_Try it_
Each line of the data below holding the word "brick" must be copied.

[Object tracking records]
+ + +
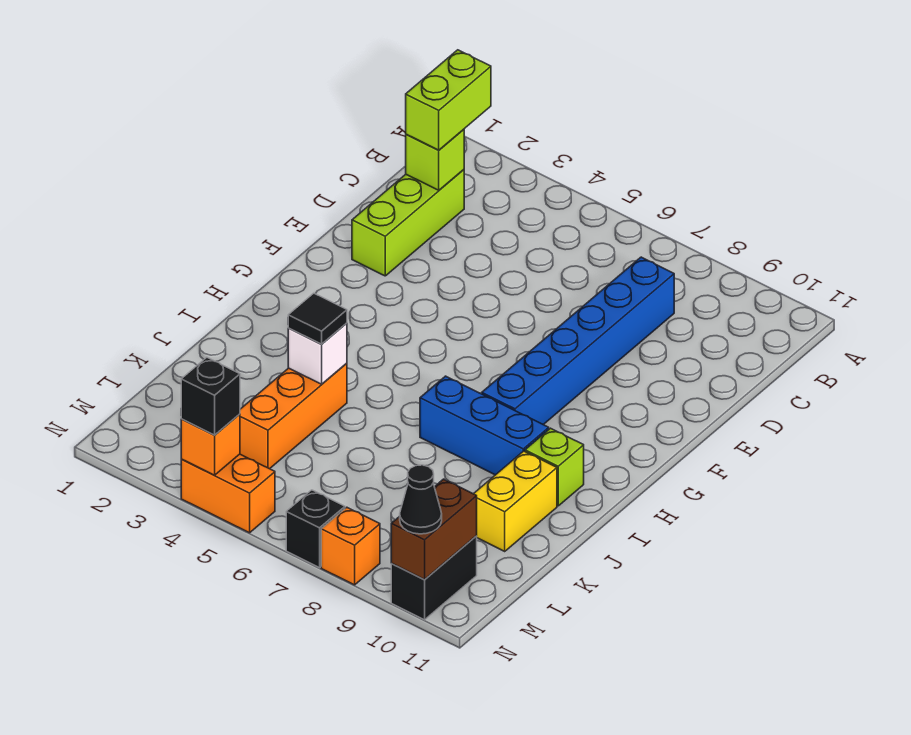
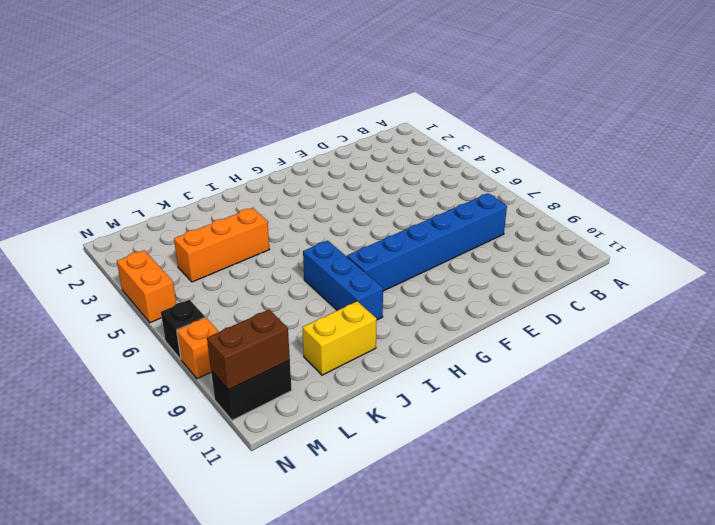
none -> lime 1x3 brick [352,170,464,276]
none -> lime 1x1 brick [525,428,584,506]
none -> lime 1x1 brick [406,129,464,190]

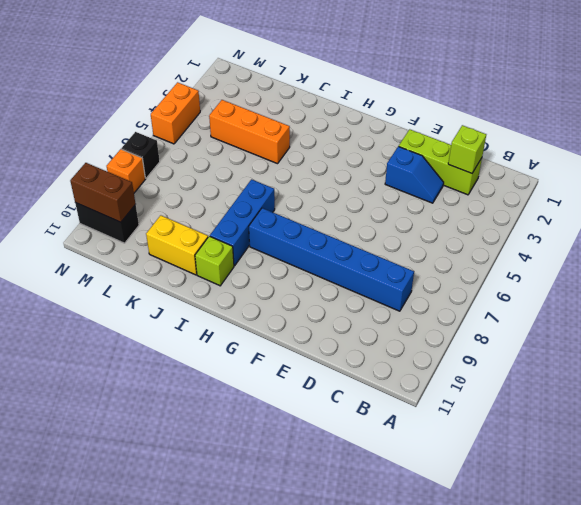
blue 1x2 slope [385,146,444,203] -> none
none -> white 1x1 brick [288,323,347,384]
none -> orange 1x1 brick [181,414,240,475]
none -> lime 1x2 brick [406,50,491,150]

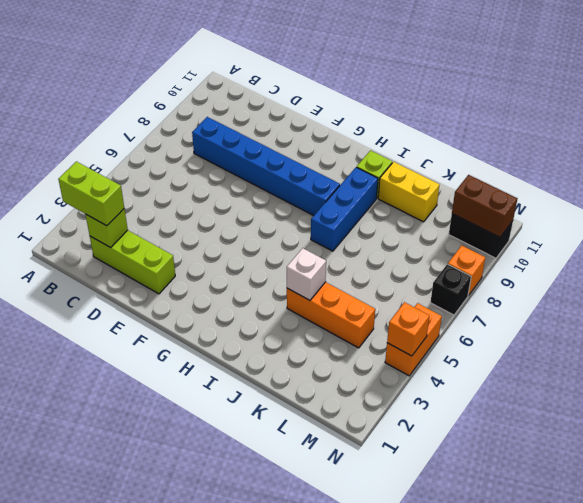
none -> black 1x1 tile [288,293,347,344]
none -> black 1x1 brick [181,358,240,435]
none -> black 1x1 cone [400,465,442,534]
+ + +
_Exercise output_
none -> lime 1x3 brick [352,170,464,276]
none -> lime 1x1 brick [525,428,584,506]
none -> lime 1x1 brick [406,129,464,190]
none -> white 1x1 brick [288,323,347,384]
none -> orange 1x1 brick [181,414,240,475]
none -> lime 1x2 brick [406,50,491,150]
none -> black 1x1 brick [181,358,240,435]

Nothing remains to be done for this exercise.